▸ TASK OBJECTIVE
Only the lines below starting at the one that contains "[442 180 483 228]" and ending at the one that contains "[241 124 273 174]" are to be reproduced, exactly and with both ends kept.

Top of RECORDS TO USE

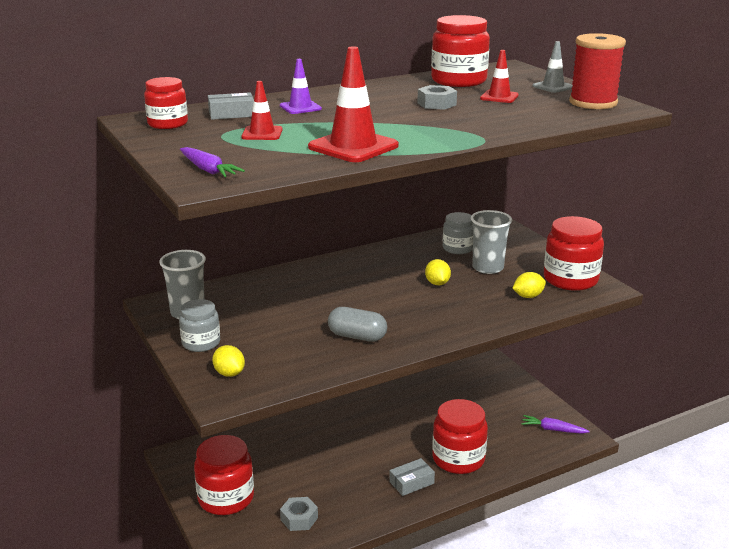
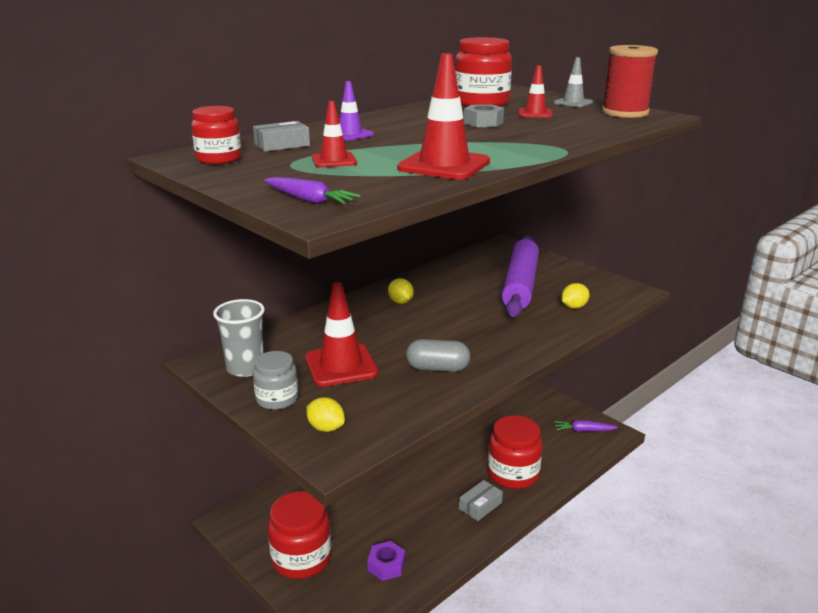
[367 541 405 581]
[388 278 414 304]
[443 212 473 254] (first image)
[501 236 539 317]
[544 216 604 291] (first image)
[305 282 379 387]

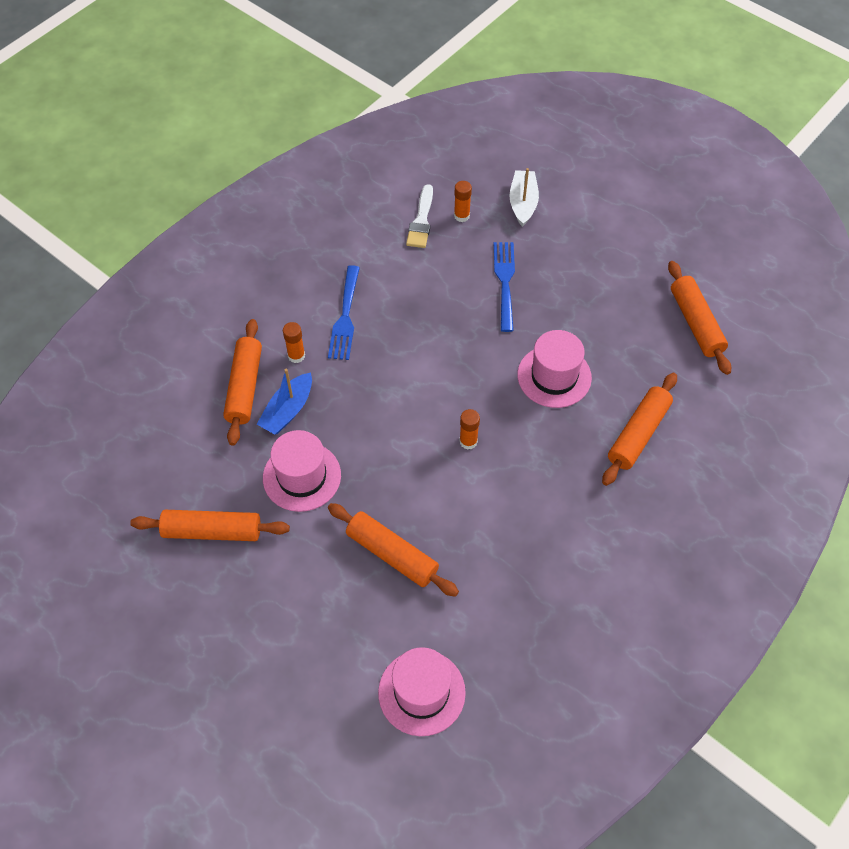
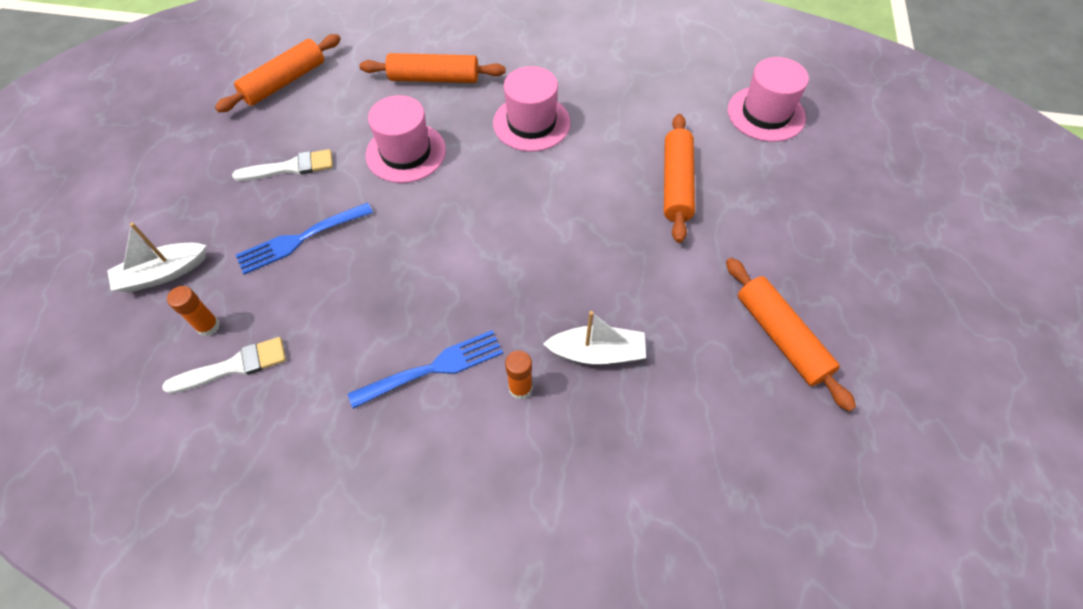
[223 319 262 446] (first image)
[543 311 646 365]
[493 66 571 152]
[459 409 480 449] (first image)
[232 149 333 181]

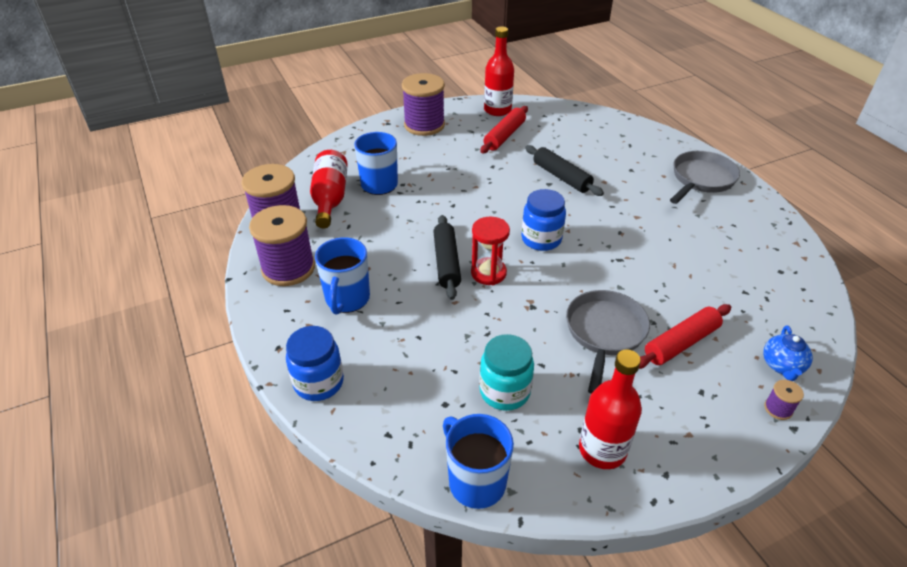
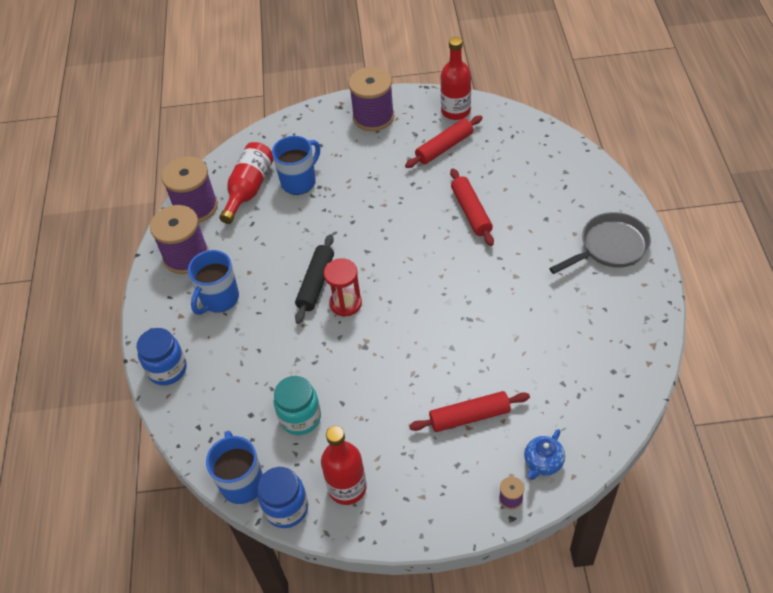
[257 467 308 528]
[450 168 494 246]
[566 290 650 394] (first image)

Bottom of RECORDS TO USE
Top of RECORDS TO USE

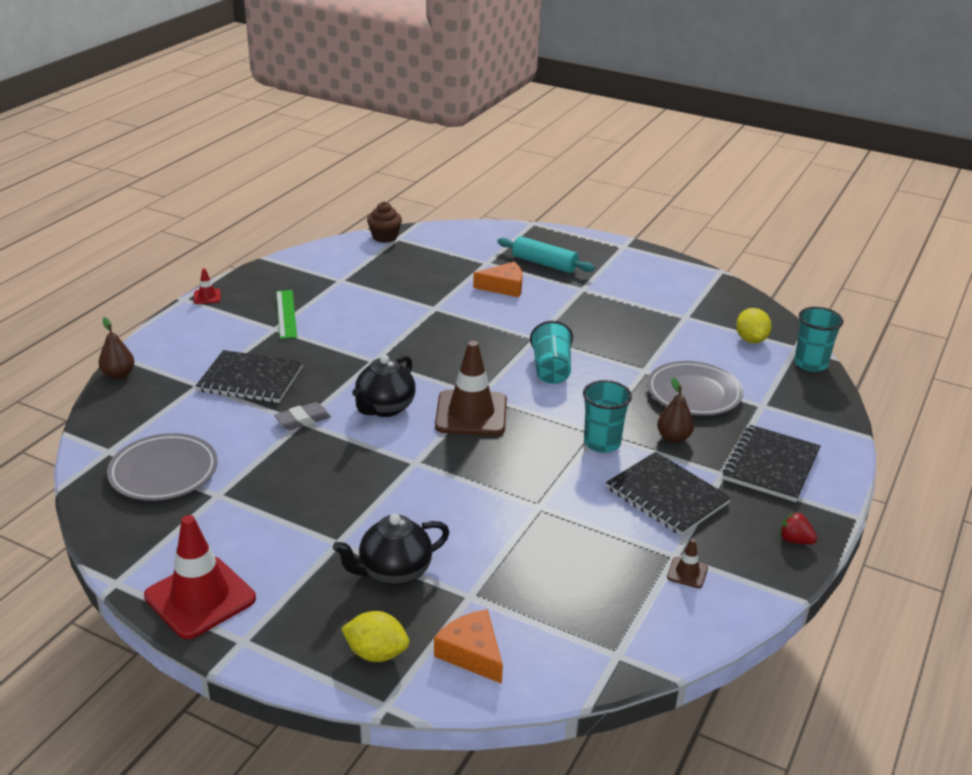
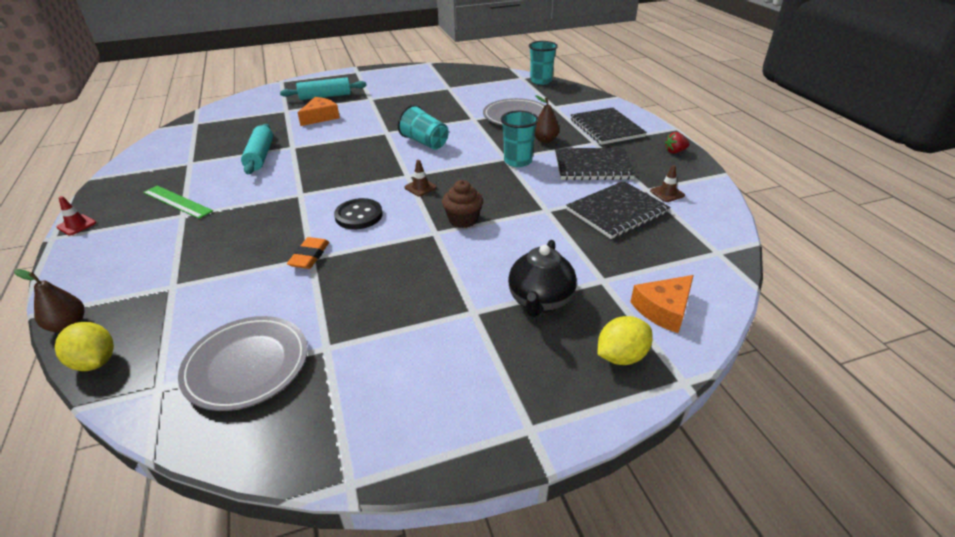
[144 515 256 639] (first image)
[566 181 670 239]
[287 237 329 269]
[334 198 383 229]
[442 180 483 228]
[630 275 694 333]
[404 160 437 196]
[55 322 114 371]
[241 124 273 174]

Bottom of RECORDS TO USE

▸ TASK RESULT
[442 180 483 228]
[630 275 694 333]
[404 160 437 196]
[55 322 114 371]
[241 124 273 174]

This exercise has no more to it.